== Segment start ==
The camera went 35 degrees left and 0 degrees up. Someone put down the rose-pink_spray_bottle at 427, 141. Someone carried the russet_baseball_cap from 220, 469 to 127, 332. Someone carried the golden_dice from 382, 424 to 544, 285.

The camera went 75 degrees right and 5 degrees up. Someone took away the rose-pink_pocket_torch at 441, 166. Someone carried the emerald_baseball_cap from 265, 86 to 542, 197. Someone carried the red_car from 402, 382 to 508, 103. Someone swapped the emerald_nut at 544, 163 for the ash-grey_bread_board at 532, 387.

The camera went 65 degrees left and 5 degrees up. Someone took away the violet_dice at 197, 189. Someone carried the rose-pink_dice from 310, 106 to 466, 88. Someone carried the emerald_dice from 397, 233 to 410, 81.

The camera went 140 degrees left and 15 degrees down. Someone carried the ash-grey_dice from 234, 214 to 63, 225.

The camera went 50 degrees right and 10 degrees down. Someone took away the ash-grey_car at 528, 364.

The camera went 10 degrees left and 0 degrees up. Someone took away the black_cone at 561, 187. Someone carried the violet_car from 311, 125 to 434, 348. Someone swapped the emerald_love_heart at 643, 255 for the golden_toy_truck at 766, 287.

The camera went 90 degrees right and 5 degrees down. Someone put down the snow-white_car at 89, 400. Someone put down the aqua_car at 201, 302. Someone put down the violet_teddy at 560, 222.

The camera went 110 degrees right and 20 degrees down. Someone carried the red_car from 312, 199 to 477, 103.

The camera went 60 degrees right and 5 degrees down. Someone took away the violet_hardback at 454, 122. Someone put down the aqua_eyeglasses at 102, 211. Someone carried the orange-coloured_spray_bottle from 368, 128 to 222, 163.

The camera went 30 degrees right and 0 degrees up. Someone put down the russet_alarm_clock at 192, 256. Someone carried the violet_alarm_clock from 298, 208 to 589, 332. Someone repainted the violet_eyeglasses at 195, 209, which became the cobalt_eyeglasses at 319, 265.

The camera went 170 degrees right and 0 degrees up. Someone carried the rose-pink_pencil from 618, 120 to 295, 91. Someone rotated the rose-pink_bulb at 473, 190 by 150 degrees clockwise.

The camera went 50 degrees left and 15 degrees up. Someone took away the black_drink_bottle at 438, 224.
== Segment end ==
Down to the last line, copy the entries above exactly.

The camera went 35 degrees left and 0 degrees up. Someone put down the rose-pink_spray_bottle at 427, 141. Someone carried the russet_baseball_cap from 220, 469 to 127, 332. Someone carried the golden_dice from 382, 424 to 544, 285.

The camera went 75 degrees right and 5 degrees up. Someone took away the rose-pink_pocket_torch at 441, 166. Someone carried the emerald_baseball_cap from 265, 86 to 542, 197. Someone carried the red_car from 402, 382 to 508, 103. Someone swapped the emerald_nut at 544, 163 for the ash-grey_bread_board at 532, 387.

The camera went 65 degrees left and 5 degrees up. Someone took away the violet_dice at 197, 189. Someone carried the rose-pink_dice from 310, 106 to 466, 88. Someone carried the emerald_dice from 397, 233 to 410, 81.

The camera went 140 degrees left and 15 degrees down. Someone carried the ash-grey_dice from 234, 214 to 63, 225.

The camera went 50 degrees right and 10 degrees down. Someone took away the ash-grey_car at 528, 364.

The camera went 10 degrees left and 0 degrees up. Someone took away the black_cone at 561, 187. Someone carried the violet_car from 311, 125 to 434, 348. Someone swapped the emerald_love_heart at 643, 255 for the golden_toy_truck at 766, 287.

The camera went 90 degrees right and 5 degrees down. Someone put down the snow-white_car at 89, 400. Someone put down the aqua_car at 201, 302. Someone put down the violet_teddy at 560, 222.

The camera went 110 degrees right and 20 degrees down. Someone carried the red_car from 312, 199 to 477, 103.

The camera went 60 degrees right and 5 degrees down. Someone took away the violet_hardback at 454, 122. Someone put down the aqua_eyeglasses at 102, 211. Someone carried the orange-coloured_spray_bottle from 368, 128 to 222, 163.

The camera went 30 degrees right and 0 degrees up. Someone put down the russet_alarm_clock at 192, 256. Someone carried the violet_alarm_clock from 298, 208 to 589, 332. Someone repainted the violet_eyeglasses at 195, 209, which became the cobalt_eyeglasses at 319, 265.

The camera went 170 degrees right and 0 degrees up. Someone carried the rose-pink_pencil from 618, 120 to 295, 91. Someone rotated the rose-pink_bulb at 473, 190 by 150 degrees clockwise.

The camera went 50 degrees left and 15 degrees up. Someone took away the black_drink_bottle at 438, 224.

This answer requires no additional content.